◆ REQUIRED WORK ◆
Return, without pictures, the lines from the start of the data through the one that contains "(636, 368) = (441, 369): red".

::: STORED DATA :::

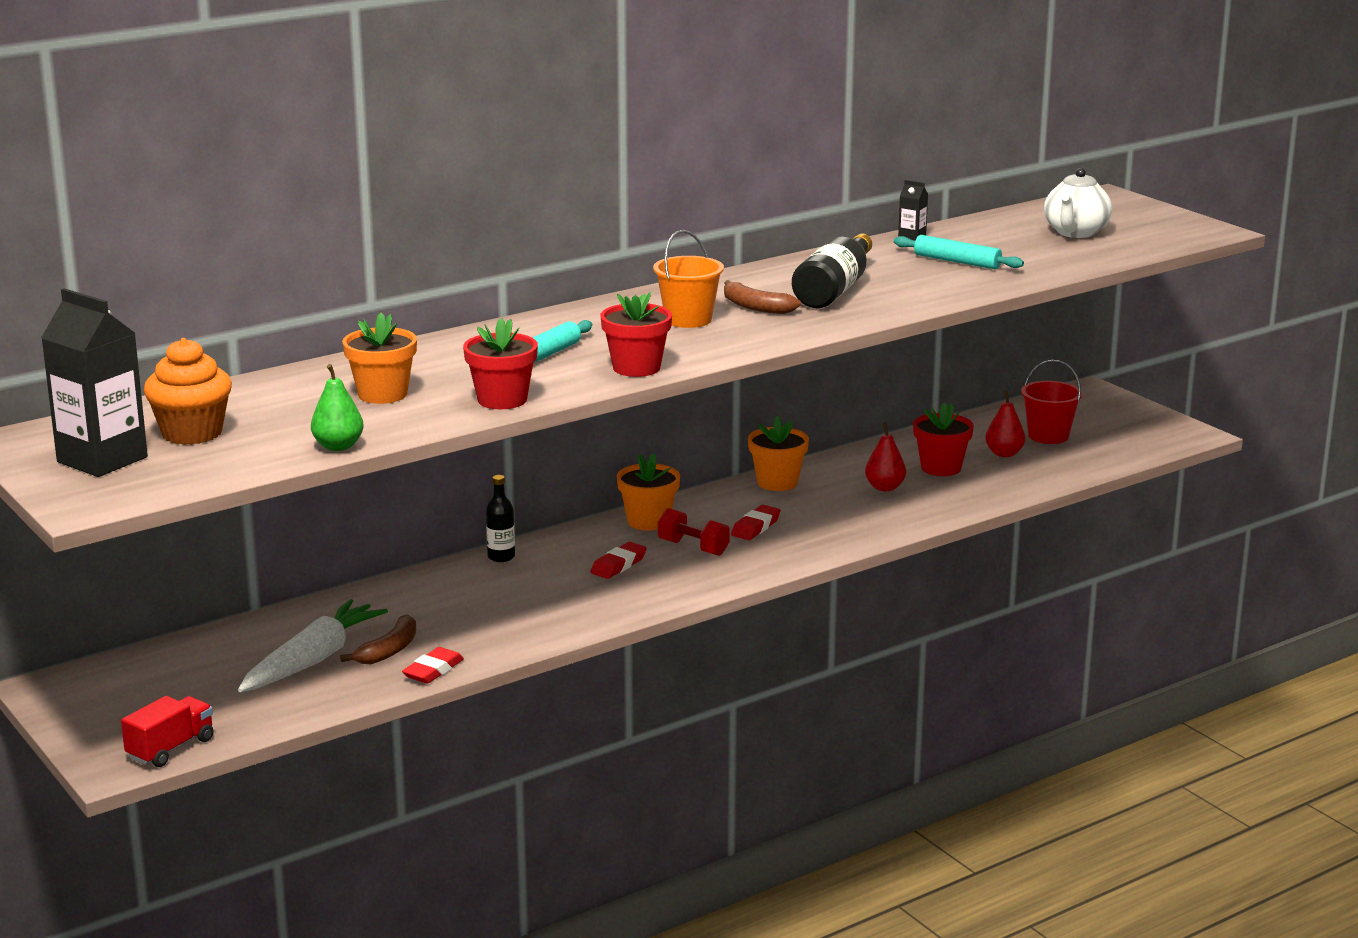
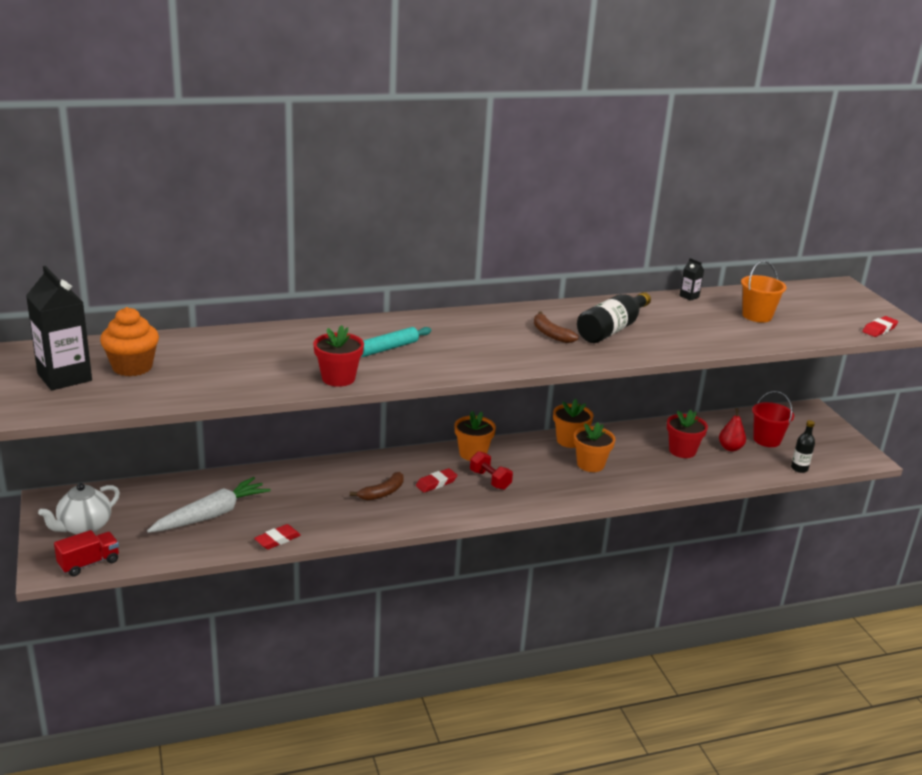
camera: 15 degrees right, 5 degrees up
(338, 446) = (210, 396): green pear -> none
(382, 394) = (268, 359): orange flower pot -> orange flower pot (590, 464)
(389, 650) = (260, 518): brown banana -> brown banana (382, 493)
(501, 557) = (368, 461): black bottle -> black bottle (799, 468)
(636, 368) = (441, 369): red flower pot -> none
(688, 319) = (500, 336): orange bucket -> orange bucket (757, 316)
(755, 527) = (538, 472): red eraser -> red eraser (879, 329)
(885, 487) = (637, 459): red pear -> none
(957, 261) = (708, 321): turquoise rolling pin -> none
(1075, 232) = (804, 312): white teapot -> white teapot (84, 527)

:::

◆ ANSWER FOR THIS EXERCISE ◆
camera: 15 degrees right, 5 degrees up
(338, 446) = (210, 396): green pear -> none
(382, 394) = (268, 359): orange flower pot -> orange flower pot (590, 464)
(389, 650) = (260, 518): brown banana -> brown banana (382, 493)
(501, 557) = (368, 461): black bottle -> black bottle (799, 468)
(636, 368) = (441, 369): red flower pot -> none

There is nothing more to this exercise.